WHAT THE TASK ASKS
Only the pictures are to be left out; write out the rest of the data exactly.

PROVIDED DATA
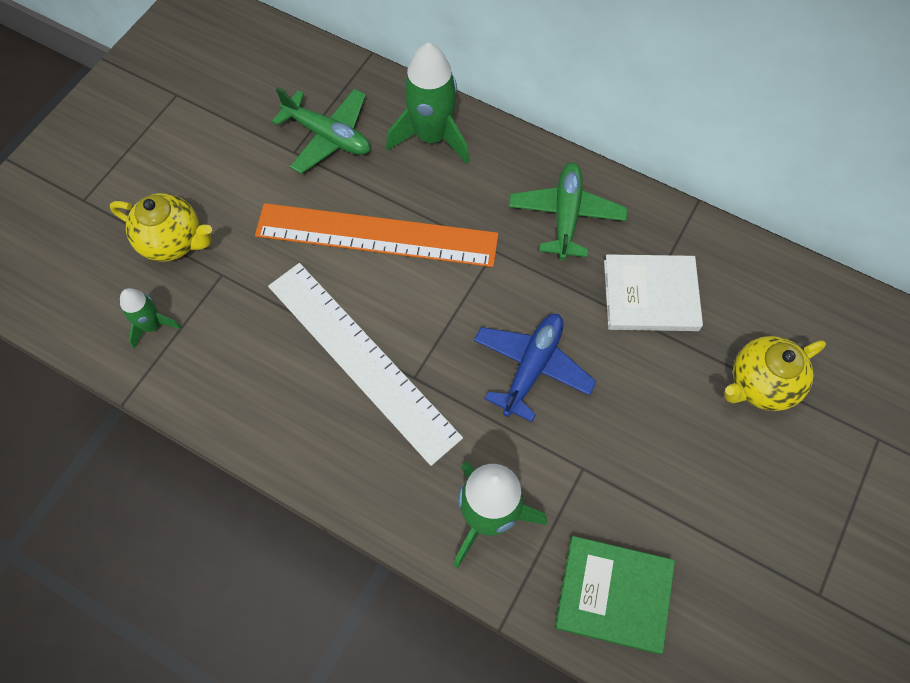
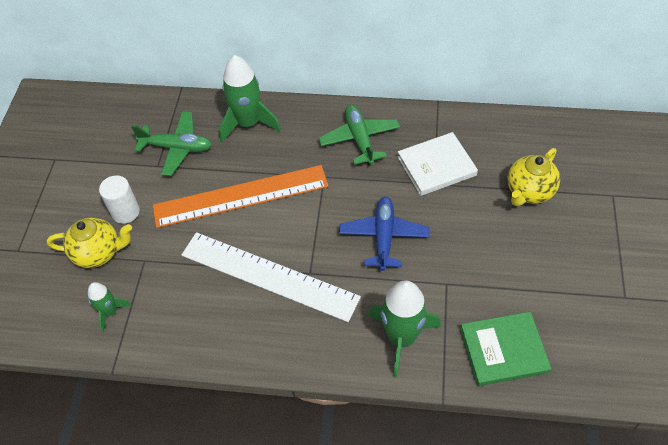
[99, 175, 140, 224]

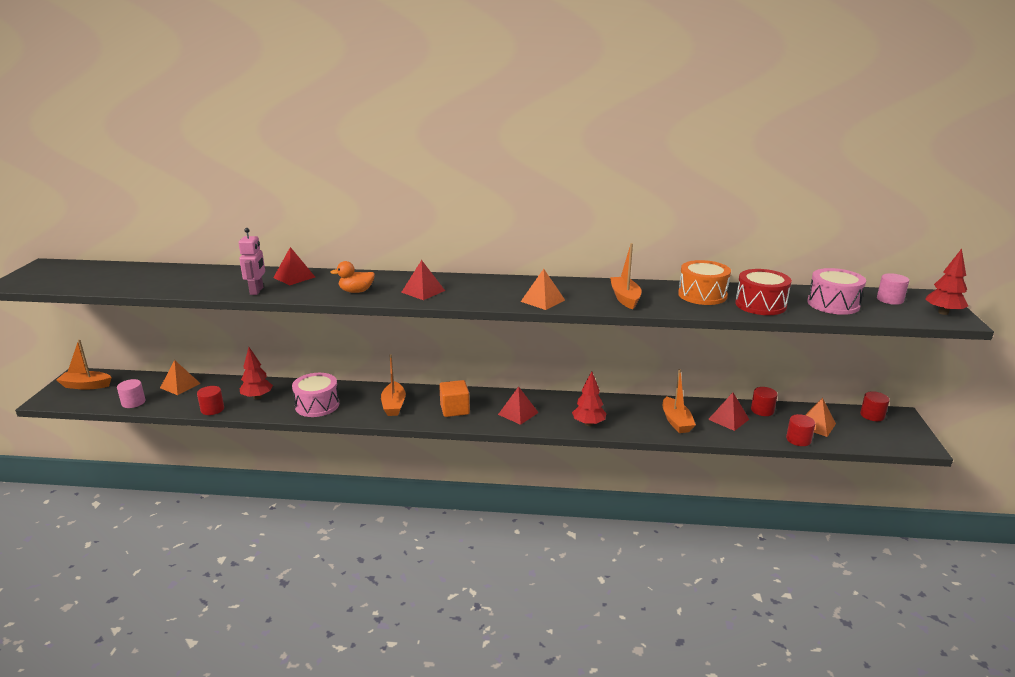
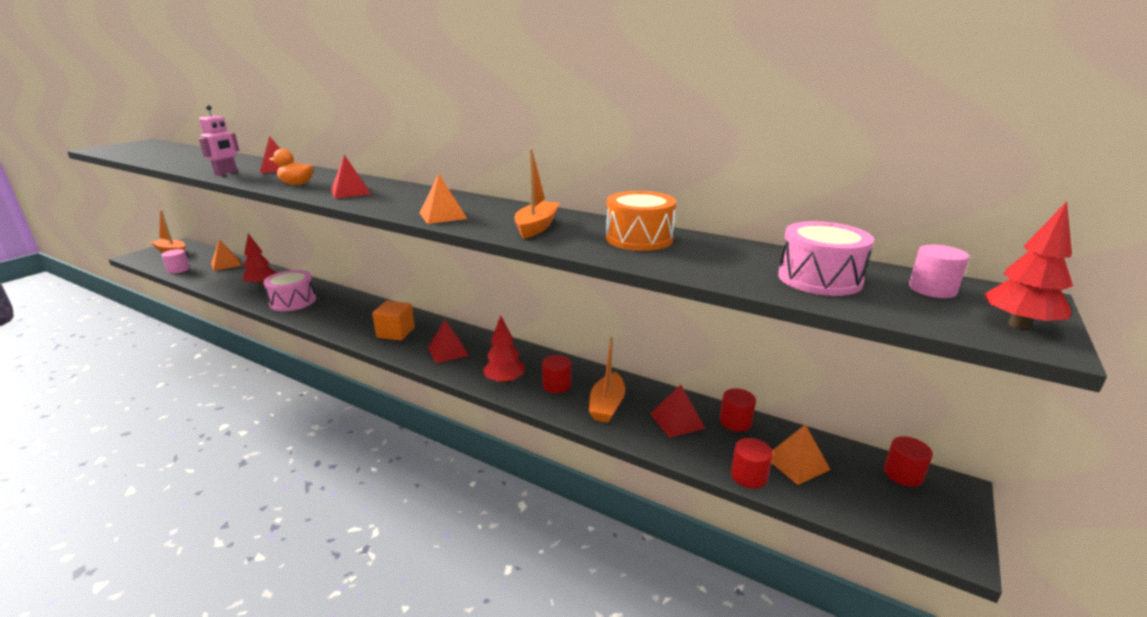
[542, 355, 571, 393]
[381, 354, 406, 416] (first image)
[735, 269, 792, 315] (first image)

ANSWER AREA
[99, 175, 140, 224]

[542, 355, 571, 393]
[381, 354, 406, 416] (first image)
[735, 269, 792, 315] (first image)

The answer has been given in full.